◆ Assignment ◆
Nothing but the lines from the one showing "white brick A7:A9" through the final line of the data below belongs in the answer, duplicated exactly and without pictures.
BEGIN Data for analysis
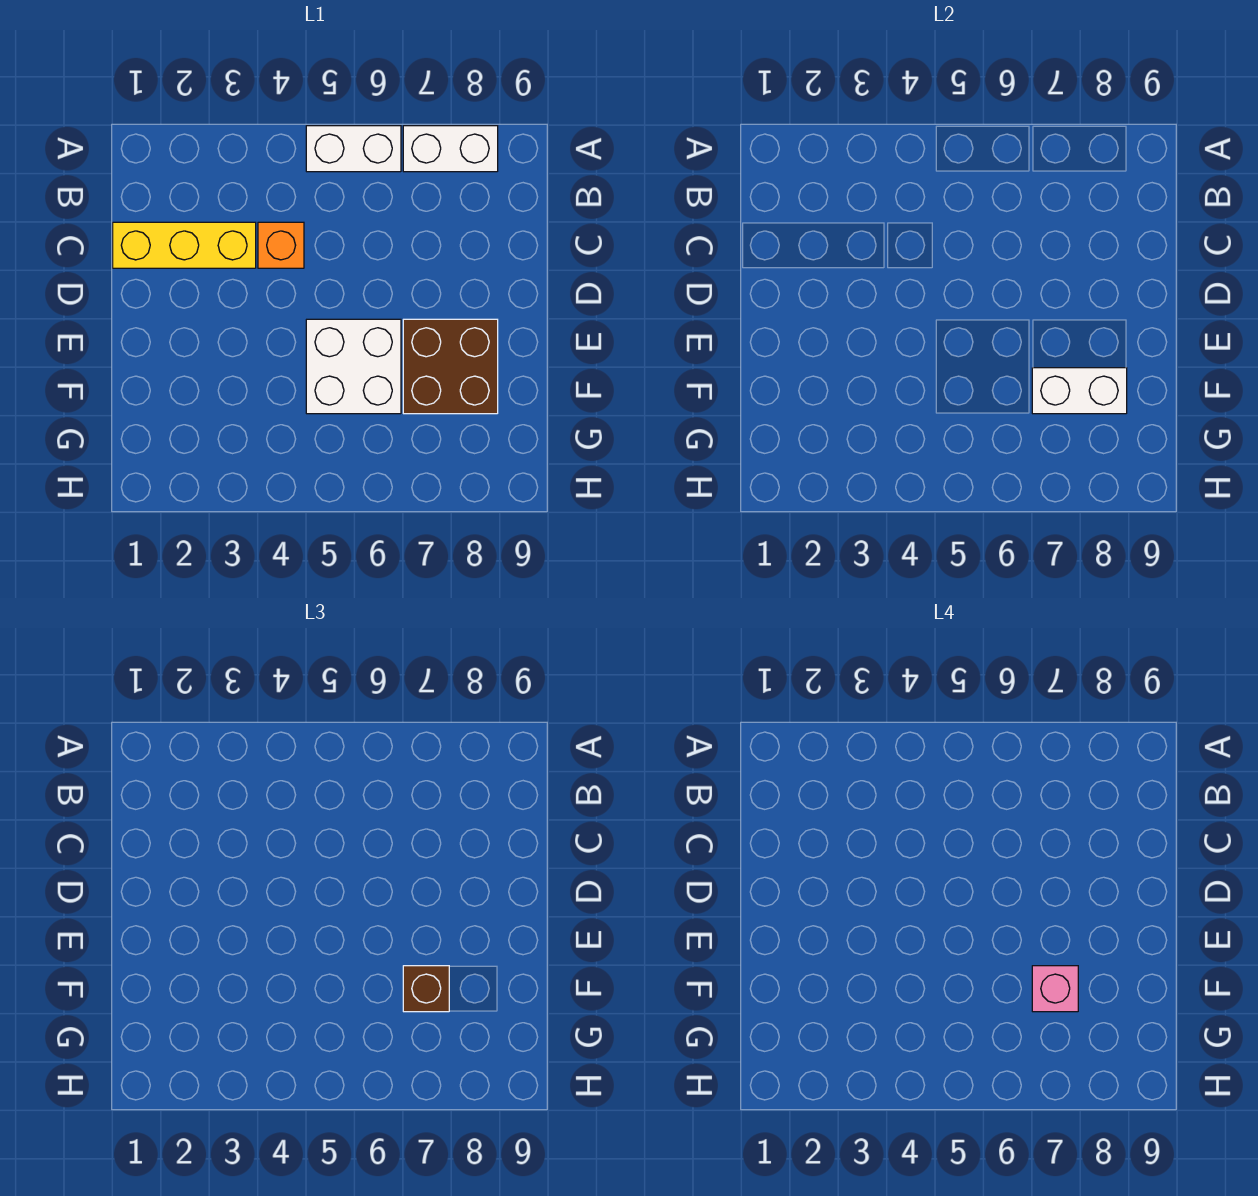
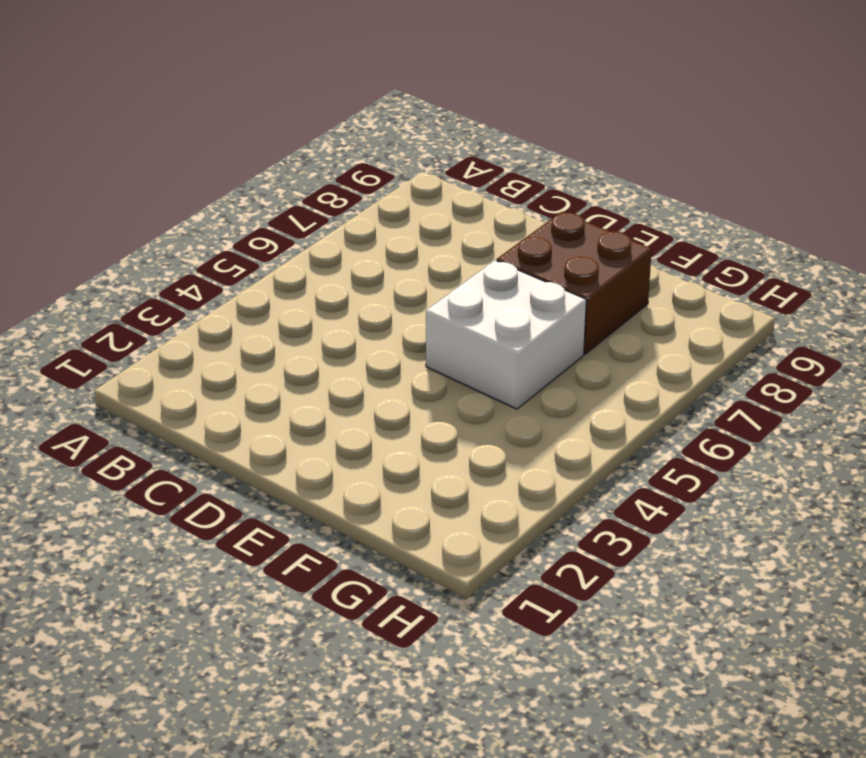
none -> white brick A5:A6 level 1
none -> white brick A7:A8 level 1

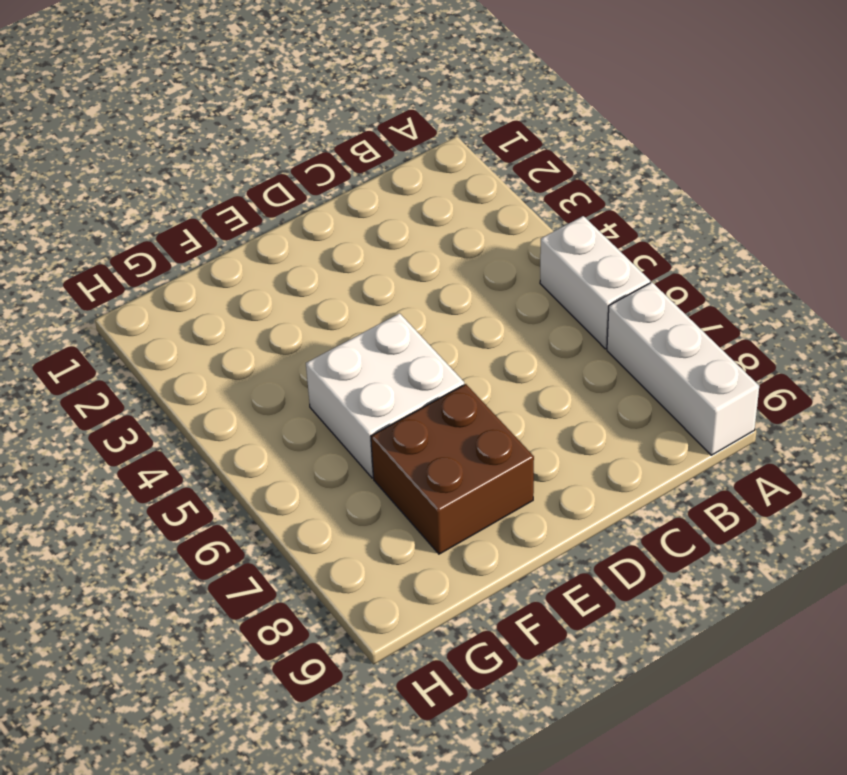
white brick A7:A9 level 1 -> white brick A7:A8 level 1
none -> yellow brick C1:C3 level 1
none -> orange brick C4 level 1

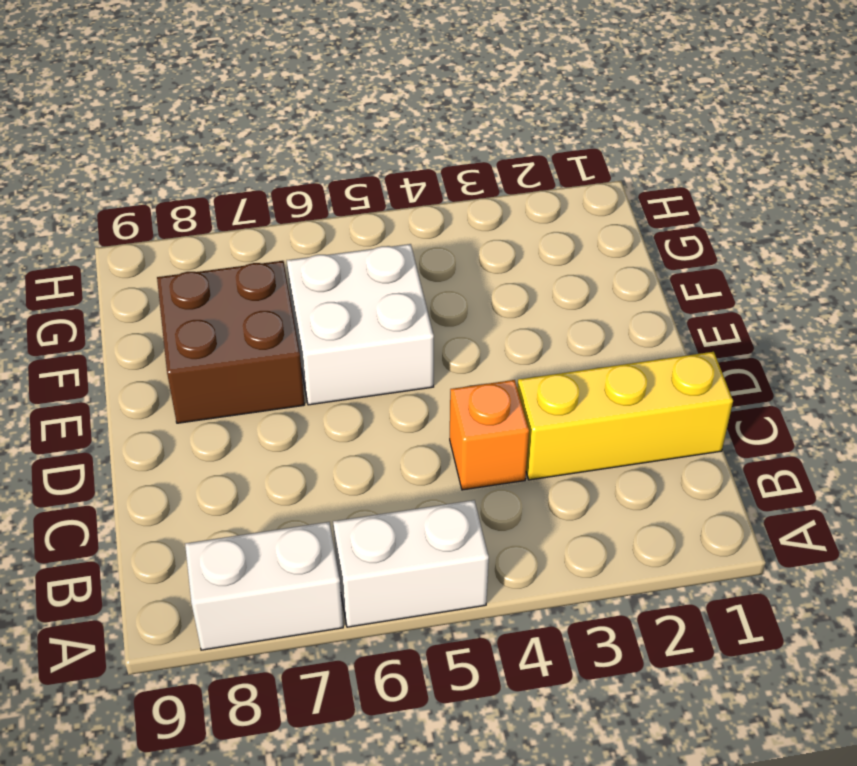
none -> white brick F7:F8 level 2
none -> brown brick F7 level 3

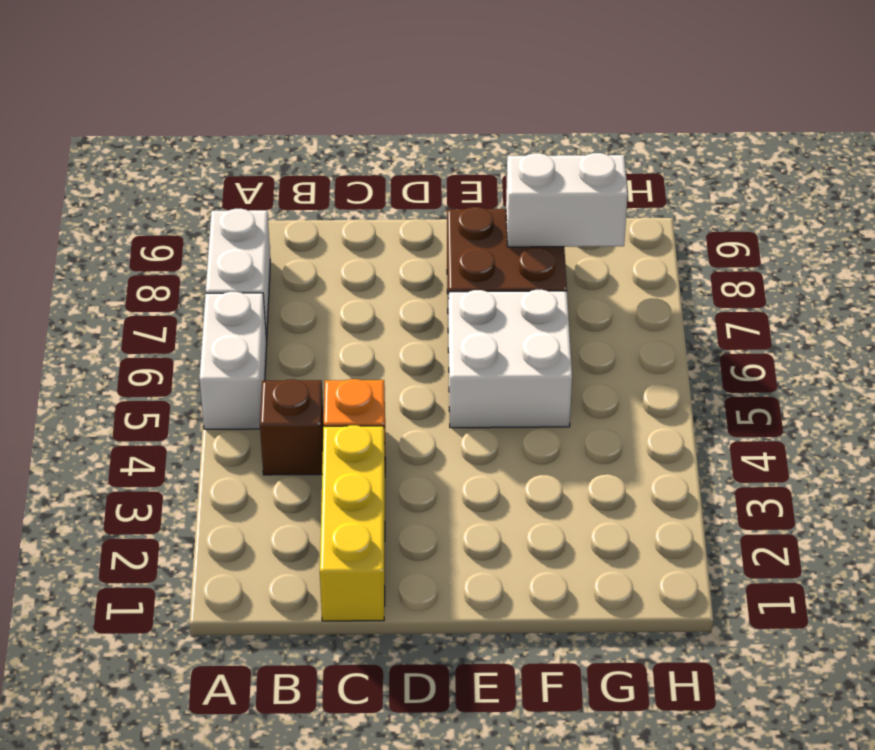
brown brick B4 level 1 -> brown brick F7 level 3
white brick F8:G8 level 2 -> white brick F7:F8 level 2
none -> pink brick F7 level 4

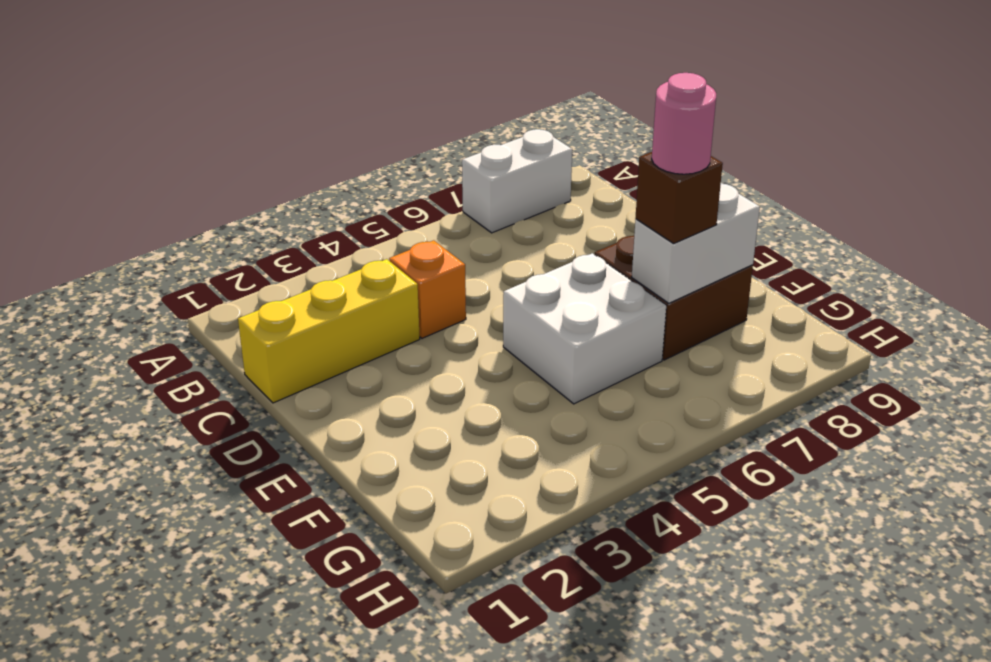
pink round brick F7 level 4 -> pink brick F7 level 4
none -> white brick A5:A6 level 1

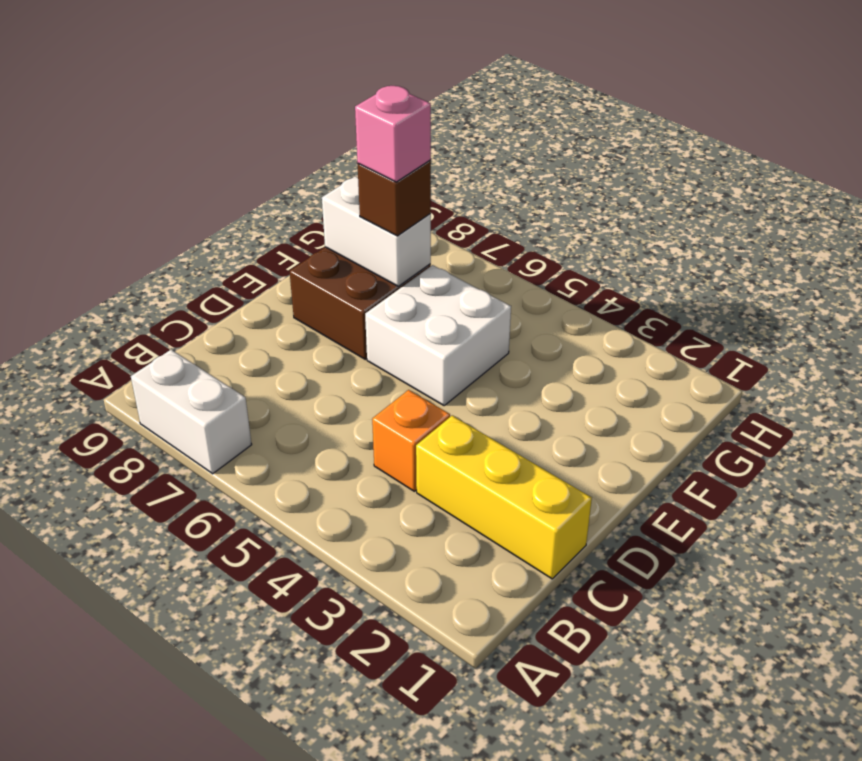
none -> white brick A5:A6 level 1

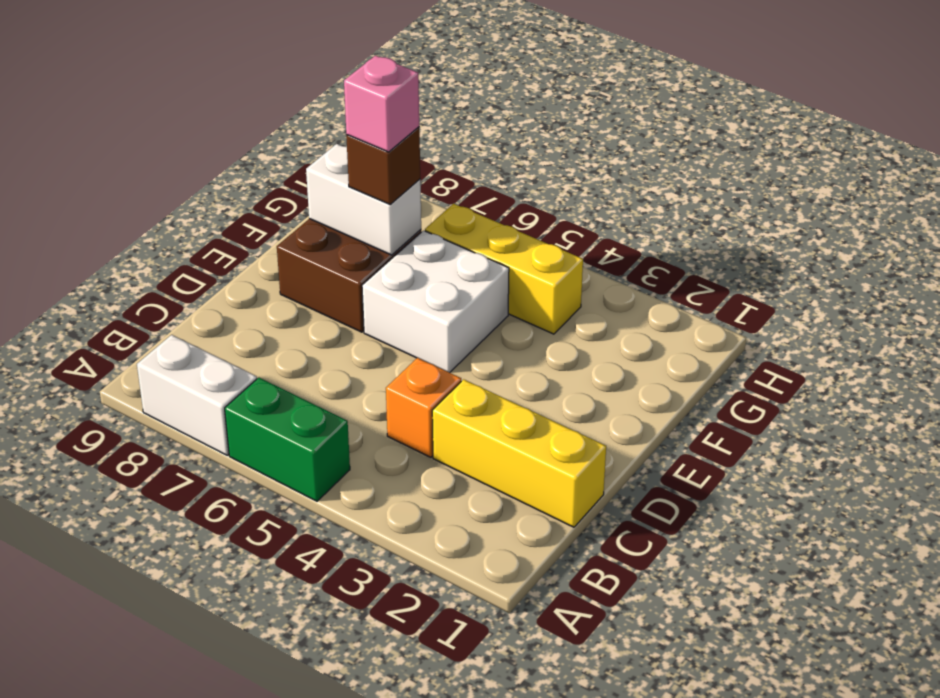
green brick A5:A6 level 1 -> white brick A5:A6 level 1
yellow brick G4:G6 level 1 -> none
END Data for analysis
◆ Expected answer ◆
white brick A7:A9 level 1 -> white brick A7:A8 level 1
none -> yellow brick C1:C3 level 1
none -> orange brick C4 level 1

none -> white brick F7:F8 level 2
none -> brown brick F7 level 3

brown brick B4 level 1 -> brown brick F7 level 3
white brick F8:G8 level 2 -> white brick F7:F8 level 2
none -> pink brick F7 level 4

pink round brick F7 level 4 -> pink brick F7 level 4
none -> white brick A5:A6 level 1

none -> white brick A5:A6 level 1

green brick A5:A6 level 1 -> white brick A5:A6 level 1
yellow brick G4:G6 level 1 -> none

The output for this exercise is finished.